> **ASSIGNMENT**
Take the lines below between the one holding "C6: 6.8nF (DGND, N_2) -> 15nF (DGND, N_2)" and the one holding "CN2 pin 3: DGND -> OUT", inclusive, and copy them exactly. Add nothing.

--- START ---

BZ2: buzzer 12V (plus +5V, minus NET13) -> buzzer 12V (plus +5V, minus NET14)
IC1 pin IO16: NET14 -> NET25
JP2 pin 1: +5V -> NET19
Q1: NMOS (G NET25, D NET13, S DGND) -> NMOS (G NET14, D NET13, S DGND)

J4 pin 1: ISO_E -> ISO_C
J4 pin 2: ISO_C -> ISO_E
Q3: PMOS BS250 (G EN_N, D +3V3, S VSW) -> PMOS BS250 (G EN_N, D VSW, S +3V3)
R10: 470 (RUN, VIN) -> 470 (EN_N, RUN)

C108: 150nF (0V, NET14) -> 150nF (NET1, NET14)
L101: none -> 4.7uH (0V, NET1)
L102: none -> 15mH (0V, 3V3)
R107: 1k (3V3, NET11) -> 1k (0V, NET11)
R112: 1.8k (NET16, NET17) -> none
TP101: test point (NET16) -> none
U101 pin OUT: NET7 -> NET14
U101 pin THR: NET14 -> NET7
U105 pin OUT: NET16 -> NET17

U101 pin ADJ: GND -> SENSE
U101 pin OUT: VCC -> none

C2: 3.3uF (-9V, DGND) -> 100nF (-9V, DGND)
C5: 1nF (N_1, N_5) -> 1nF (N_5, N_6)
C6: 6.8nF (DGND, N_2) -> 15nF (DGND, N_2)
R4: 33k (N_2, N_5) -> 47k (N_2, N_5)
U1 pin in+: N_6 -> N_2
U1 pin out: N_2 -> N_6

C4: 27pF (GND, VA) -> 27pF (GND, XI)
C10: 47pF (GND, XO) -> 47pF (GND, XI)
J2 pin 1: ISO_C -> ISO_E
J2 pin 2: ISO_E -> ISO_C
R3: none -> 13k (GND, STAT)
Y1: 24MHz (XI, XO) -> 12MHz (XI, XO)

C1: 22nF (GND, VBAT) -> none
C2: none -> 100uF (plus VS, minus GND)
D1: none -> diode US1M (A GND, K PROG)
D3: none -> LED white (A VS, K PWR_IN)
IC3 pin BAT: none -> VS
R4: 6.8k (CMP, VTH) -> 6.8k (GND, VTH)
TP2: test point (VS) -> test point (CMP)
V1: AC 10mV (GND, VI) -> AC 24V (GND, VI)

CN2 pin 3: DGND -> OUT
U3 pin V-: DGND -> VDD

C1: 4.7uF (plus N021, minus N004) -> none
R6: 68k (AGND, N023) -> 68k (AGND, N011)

--- END ---

> **ANSWER SECTION**
C6: 6.8nF (DGND, N_2) -> 15nF (DGND, N_2)
R4: 33k (N_2, N_5) -> 47k (N_2, N_5)
U1 pin in+: N_6 -> N_2
U1 pin out: N_2 -> N_6

C4: 27pF (GND, VA) -> 27pF (GND, XI)
C10: 47pF (GND, XO) -> 47pF (GND, XI)
J2 pin 1: ISO_C -> ISO_E
J2 pin 2: ISO_E -> ISO_C
R3: none -> 13k (GND, STAT)
Y1: 24MHz (XI, XO) -> 12MHz (XI, XO)

C1: 22nF (GND, VBAT) -> none
C2: none -> 100uF (plus VS, minus GND)
D1: none -> diode US1M (A GND, K PROG)
D3: none -> LED white (A VS, K PWR_IN)
IC3 pin BAT: none -> VS
R4: 6.8k (CMP, VTH) -> 6.8k (GND, VTH)
TP2: test point (VS) -> test point (CMP)
V1: AC 10mV (GND, VI) -> AC 24V (GND, VI)

CN2 pin 3: DGND -> OUT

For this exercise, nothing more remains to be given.